About this task >>
The response must be made up of the lines in the entries below that contain "width".

Listed entries >>
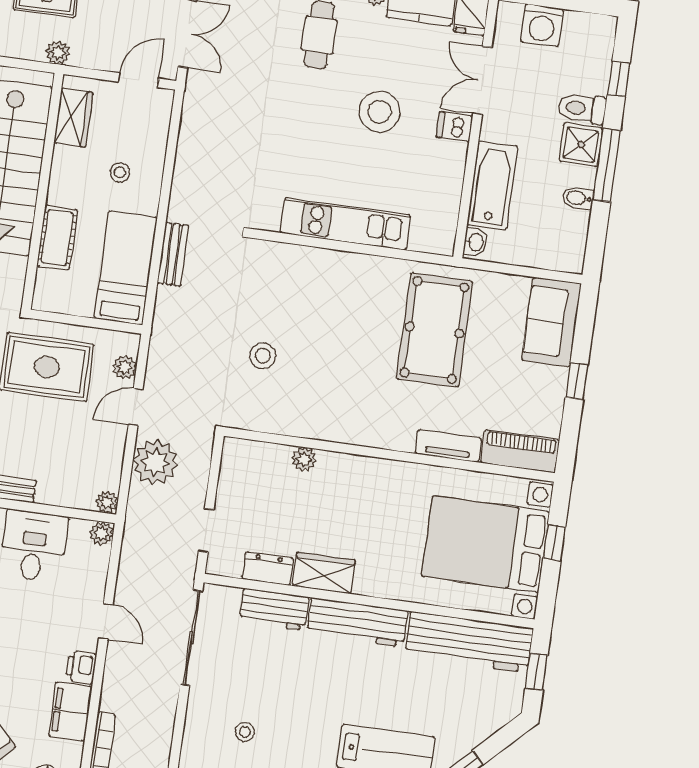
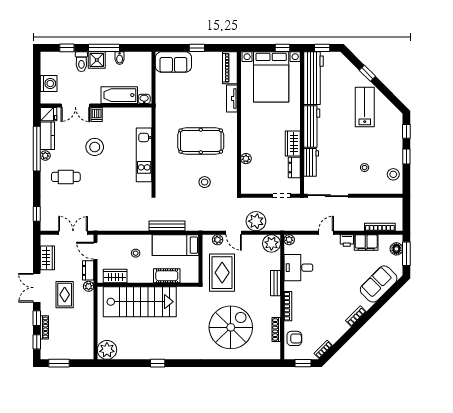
dresser: (95, 57) -> (88, 270), added
bench: (173, 254) -> (167, 226), width x1.36
pool table: (435, 330) -> (201, 141), moved
plant: (107, 502) -> (271, 243), width x1.88, depth x1.88
window: (554, 543) -> (282, 48), moved

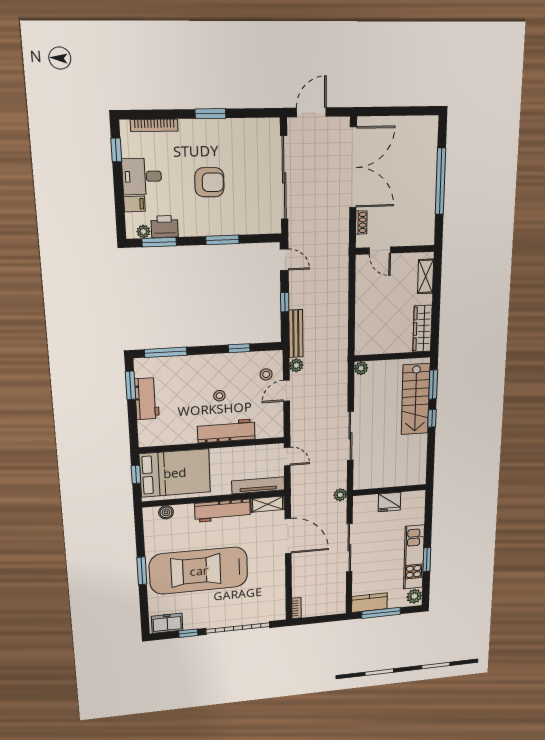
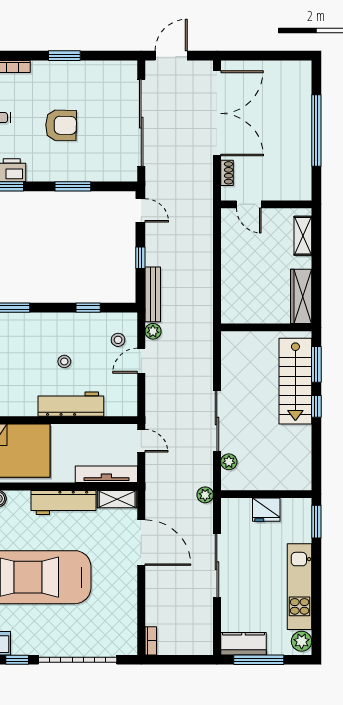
plant: (361, 368) -> (229, 462), moved
window: (427, 560) -> (316, 522), moved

Output below >>
bench: (173, 254) -> (167, 226), width x1.36
plant: (107, 502) -> (271, 243), width x1.88, depth x1.88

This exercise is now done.